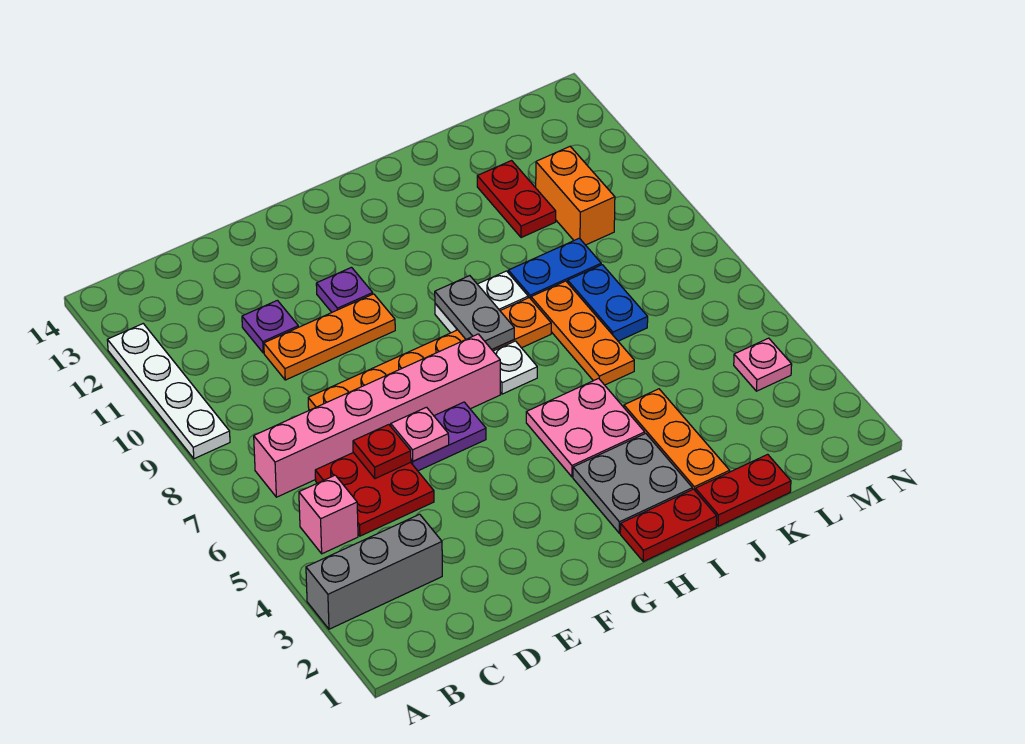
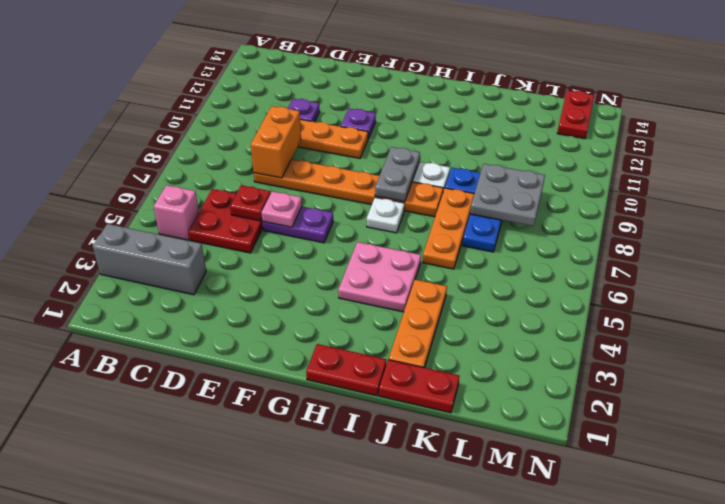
white plate A9:A12 level 1 -> none
pink brick B7:G7 level 1 -> none
grey plate H2:I3 level 1 -> grey plate K8:L9 level 2
red plate K11:K12 level 1 -> red plate M13:M14 level 1
orange brick L10:L11 level 1 -> orange brick D8:D9 level 2
pink plate M4 level 1 -> none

- What to work on -
Word for word, restate the lines from the one holding "red plate K11:K12" to the last line of the records.

- Exercise output -
red plate K11:K12 level 1 -> red plate M13:M14 level 1
orange brick L10:L11 level 1 -> orange brick D8:D9 level 2
pink plate M4 level 1 -> none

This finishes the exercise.